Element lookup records
[Begin]
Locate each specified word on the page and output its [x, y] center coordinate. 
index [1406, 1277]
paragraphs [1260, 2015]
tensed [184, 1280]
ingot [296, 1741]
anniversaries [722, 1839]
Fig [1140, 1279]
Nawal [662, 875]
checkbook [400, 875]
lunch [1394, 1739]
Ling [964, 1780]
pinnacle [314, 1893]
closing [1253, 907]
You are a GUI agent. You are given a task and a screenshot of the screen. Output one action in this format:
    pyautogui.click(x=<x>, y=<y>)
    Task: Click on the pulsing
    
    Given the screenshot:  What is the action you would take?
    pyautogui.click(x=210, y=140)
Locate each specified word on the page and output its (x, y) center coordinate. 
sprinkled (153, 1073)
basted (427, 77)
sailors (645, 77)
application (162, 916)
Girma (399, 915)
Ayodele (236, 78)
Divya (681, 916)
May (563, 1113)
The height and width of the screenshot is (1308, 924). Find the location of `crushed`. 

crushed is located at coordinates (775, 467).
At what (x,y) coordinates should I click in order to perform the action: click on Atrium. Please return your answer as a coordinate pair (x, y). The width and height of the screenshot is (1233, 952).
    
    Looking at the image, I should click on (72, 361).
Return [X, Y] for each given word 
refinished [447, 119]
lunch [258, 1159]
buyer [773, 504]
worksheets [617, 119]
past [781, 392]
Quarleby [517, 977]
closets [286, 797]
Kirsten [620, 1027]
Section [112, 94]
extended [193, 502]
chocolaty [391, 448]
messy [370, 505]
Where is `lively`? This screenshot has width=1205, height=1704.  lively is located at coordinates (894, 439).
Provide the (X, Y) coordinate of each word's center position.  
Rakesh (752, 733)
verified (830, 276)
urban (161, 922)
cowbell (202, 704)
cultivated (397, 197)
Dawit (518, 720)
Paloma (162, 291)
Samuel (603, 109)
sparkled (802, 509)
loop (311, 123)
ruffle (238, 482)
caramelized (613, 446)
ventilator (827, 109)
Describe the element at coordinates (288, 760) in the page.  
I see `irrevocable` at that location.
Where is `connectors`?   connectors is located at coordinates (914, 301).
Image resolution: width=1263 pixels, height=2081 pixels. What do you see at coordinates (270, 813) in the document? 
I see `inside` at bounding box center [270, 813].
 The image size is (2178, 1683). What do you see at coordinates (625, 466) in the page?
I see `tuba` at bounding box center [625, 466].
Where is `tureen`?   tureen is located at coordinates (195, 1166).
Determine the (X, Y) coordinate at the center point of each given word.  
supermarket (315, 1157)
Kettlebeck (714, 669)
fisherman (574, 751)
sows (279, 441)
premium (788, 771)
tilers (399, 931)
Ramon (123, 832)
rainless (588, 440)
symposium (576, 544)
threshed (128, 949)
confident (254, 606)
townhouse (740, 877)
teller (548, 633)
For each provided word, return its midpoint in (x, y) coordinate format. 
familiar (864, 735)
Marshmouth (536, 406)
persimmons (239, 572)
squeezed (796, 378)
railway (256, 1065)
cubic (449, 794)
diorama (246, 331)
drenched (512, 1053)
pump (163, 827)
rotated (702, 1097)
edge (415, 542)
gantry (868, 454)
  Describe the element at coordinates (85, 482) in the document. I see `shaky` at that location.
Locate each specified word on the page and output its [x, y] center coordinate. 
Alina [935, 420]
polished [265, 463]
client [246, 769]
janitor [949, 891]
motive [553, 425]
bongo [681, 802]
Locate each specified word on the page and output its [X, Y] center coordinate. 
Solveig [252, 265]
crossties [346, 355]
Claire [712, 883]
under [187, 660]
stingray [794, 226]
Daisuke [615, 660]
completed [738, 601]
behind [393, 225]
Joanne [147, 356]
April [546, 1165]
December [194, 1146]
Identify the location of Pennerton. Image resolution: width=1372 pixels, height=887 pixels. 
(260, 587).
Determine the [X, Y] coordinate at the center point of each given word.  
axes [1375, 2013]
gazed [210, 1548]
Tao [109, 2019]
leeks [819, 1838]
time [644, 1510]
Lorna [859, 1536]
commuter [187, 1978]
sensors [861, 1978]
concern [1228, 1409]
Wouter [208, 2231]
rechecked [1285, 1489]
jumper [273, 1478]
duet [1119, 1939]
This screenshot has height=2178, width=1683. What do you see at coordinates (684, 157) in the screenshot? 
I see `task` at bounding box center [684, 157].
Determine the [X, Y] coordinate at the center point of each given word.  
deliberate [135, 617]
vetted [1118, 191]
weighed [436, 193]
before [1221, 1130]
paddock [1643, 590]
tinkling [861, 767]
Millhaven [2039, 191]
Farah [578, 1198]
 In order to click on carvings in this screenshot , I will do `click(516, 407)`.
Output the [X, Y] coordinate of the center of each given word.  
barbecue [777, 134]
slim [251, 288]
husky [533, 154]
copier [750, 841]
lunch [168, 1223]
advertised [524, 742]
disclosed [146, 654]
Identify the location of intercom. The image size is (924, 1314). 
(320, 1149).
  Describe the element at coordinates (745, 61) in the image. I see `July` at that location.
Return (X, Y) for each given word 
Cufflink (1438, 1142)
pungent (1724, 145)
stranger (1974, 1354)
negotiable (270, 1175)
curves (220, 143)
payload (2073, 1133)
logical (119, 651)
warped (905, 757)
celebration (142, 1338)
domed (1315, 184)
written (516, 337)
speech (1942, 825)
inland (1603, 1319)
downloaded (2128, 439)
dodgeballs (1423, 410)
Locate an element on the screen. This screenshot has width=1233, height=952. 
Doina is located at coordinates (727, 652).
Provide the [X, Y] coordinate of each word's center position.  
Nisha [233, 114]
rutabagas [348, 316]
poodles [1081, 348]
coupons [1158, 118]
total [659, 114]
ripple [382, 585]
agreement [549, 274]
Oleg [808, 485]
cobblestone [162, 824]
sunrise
[End]
● Exercise aim
Reproduce every line above verbatim, from the first through the last.

● Complete output
Locate each specified word on the page and output its [x, y] center coordinate. 
index [1406, 1277]
paragraphs [1260, 2015]
tensed [184, 1280]
ingot [296, 1741]
anniversaries [722, 1839]
Fig [1140, 1279]
Nawal [662, 875]
checkbook [400, 875]
lunch [1394, 1739]
Ling [964, 1780]
pinnacle [314, 1893]
closing [1253, 907]
You are a GUI agent. You are given a task and a screenshot of the screen. Output one action in this format:
    pyautogui.click(x=<x>, y=<y>)
    Task: Click on the pulsing
    
    Given the screenshot:  What is the action you would take?
    pyautogui.click(x=210, y=140)
Locate each specified word on the page and output its (x, y) center coordinate. 
sprinkled (153, 1073)
basted (427, 77)
sailors (645, 77)
application (162, 916)
Girma (399, 915)
Ayodele (236, 78)
Divya (681, 916)
May (563, 1113)
The height and width of the screenshot is (1308, 924). Find the location of `crushed`. 

crushed is located at coordinates (775, 467).
At what (x,y) coordinates should I click in order to perform the action: click on Atrium. Please return your answer as a coordinate pair (x, y). The width and height of the screenshot is (1233, 952).
    
    Looking at the image, I should click on (72, 361).
Return [X, Y] for each given word 
refinished [447, 119]
lunch [258, 1159]
buyer [773, 504]
worksheets [617, 119]
past [781, 392]
Quarleby [517, 977]
closets [286, 797]
Kirsten [620, 1027]
Section [112, 94]
extended [193, 502]
chocolaty [391, 448]
messy [370, 505]
Where is `lively`? This screenshot has width=1205, height=1704.  lively is located at coordinates (894, 439).
Provide the (X, Y) coordinate of each word's center position.  
Rakesh (752, 733)
verified (830, 276)
urban (161, 922)
cowbell (202, 704)
cultivated (397, 197)
Dawit (518, 720)
Paloma (162, 291)
Samuel (603, 109)
sparkled (802, 509)
loop (311, 123)
ruffle (238, 482)
caramelized (613, 446)
ventilator (827, 109)
Describe the element at coordinates (288, 760) in the page.  
I see `irrevocable` at that location.
Where is `connectors`?   connectors is located at coordinates (914, 301).
Image resolution: width=1263 pixels, height=2081 pixels. What do you see at coordinates (270, 813) in the document? 
I see `inside` at bounding box center [270, 813].
 The image size is (2178, 1683). What do you see at coordinates (625, 466) in the page?
I see `tuba` at bounding box center [625, 466].
Where is `tureen`?   tureen is located at coordinates (195, 1166).
Determine the (X, Y) coordinate at the center point of each given word.  
supermarket (315, 1157)
Kettlebeck (714, 669)
fisherman (574, 751)
sows (279, 441)
premium (788, 771)
tilers (399, 931)
Ramon (123, 832)
rainless (588, 440)
symposium (576, 544)
threshed (128, 949)
confident (254, 606)
townhouse (740, 877)
teller (548, 633)
For each provided word, return its midpoint in (x, y) coordinate format. 
familiar (864, 735)
Marshmouth (536, 406)
persimmons (239, 572)
squeezed (796, 378)
railway (256, 1065)
cubic (449, 794)
diorama (246, 331)
drenched (512, 1053)
pump (163, 827)
rotated (702, 1097)
edge (415, 542)
gantry (868, 454)
  Describe the element at coordinates (85, 482) in the document. I see `shaky` at that location.
Locate each specified word on the page and output its [x, y] center coordinate. 
Alina [935, 420]
polished [265, 463]
client [246, 769]
janitor [949, 891]
motive [553, 425]
bongo [681, 802]
Locate each specified word on the page and output its [X, Y] center coordinate. 
Solveig [252, 265]
crossties [346, 355]
Claire [712, 883]
under [187, 660]
stingray [794, 226]
Daisuke [615, 660]
completed [738, 601]
behind [393, 225]
Joanne [147, 356]
April [546, 1165]
December [194, 1146]
Identify the location of Pennerton. Image resolution: width=1372 pixels, height=887 pixels. 
(260, 587).
Determine the [X, Y] coordinate at the center point of each given word.  
axes [1375, 2013]
gazed [210, 1548]
Tao [109, 2019]
leeks [819, 1838]
time [644, 1510]
Lorna [859, 1536]
commuter [187, 1978]
sensors [861, 1978]
concern [1228, 1409]
Wouter [208, 2231]
rechecked [1285, 1489]
jumper [273, 1478]
duet [1119, 1939]
This screenshot has height=2178, width=1683. What do you see at coordinates (684, 157) in the screenshot? 
I see `task` at bounding box center [684, 157].
Determine the [X, Y] coordinate at the center point of each given word.  
deliberate [135, 617]
vetted [1118, 191]
weighed [436, 193]
before [1221, 1130]
paddock [1643, 590]
tinkling [861, 767]
Millhaven [2039, 191]
Farah [578, 1198]
 In order to click on carvings in this screenshot , I will do `click(516, 407)`.
Output the [X, Y] coordinate of the center of each given word.  
barbecue [777, 134]
slim [251, 288]
husky [533, 154]
copier [750, 841]
lunch [168, 1223]
advertised [524, 742]
disclosed [146, 654]
Identify the location of intercom. The image size is (924, 1314). 
(320, 1149).
  Describe the element at coordinates (745, 61) in the image. I see `July` at that location.
Return (X, Y) for each given word 
Cufflink (1438, 1142)
pungent (1724, 145)
stranger (1974, 1354)
negotiable (270, 1175)
curves (220, 143)
payload (2073, 1133)
logical (119, 651)
warped (905, 757)
celebration (142, 1338)
domed (1315, 184)
written (516, 337)
speech (1942, 825)
inland (1603, 1319)
downloaded (2128, 439)
dodgeballs (1423, 410)
Locate an element on the screen. This screenshot has width=1233, height=952. 
Doina is located at coordinates (727, 652).
Provide the [X, Y] coordinate of each word's center position.  
Nisha [233, 114]
rutabagas [348, 316]
poodles [1081, 348]
coupons [1158, 118]
total [659, 114]
ripple [382, 585]
agreement [549, 274]
Oleg [808, 485]
cobblestone [162, 824]
sunrise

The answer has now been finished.